[DATASET RECORDS — start]
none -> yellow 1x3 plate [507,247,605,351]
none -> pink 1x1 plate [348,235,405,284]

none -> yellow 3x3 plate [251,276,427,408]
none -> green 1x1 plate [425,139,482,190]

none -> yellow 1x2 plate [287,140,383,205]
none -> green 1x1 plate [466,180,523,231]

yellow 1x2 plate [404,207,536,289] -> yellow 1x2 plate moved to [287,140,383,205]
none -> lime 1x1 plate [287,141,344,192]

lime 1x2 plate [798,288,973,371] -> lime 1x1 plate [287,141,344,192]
[DATASET RECORDS — finish]
[DATASET RECORDS — start]
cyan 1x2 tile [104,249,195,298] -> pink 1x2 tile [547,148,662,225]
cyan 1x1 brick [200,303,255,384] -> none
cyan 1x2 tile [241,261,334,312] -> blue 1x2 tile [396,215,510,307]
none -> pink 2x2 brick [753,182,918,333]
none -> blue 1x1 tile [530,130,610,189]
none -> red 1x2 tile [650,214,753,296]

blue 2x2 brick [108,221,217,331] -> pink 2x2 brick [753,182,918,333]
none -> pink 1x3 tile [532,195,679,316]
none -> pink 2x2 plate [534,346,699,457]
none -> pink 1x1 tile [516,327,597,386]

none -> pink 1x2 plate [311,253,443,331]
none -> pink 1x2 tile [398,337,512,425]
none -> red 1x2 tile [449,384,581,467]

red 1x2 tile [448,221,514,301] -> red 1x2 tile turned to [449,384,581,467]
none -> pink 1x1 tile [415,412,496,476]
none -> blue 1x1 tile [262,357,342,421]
[DATASET RECORDS — finish]
WORK ITEM:
Working from the material above, retype exactly the lines from the one with "blue 2x2 brick" through the one with "none -> blue 1x1 tile [262,357,342,421]", both included, and only those lines.

TASK ANSWER:
blue 2x2 brick [108,221,217,331] -> pink 2x2 brick [753,182,918,333]
none -> pink 1x3 tile [532,195,679,316]
none -> pink 2x2 plate [534,346,699,457]
none -> pink 1x1 tile [516,327,597,386]

none -> pink 1x2 plate [311,253,443,331]
none -> pink 1x2 tile [398,337,512,425]
none -> red 1x2 tile [449,384,581,467]

red 1x2 tile [448,221,514,301] -> red 1x2 tile turned to [449,384,581,467]
none -> pink 1x1 tile [415,412,496,476]
none -> blue 1x1 tile [262,357,342,421]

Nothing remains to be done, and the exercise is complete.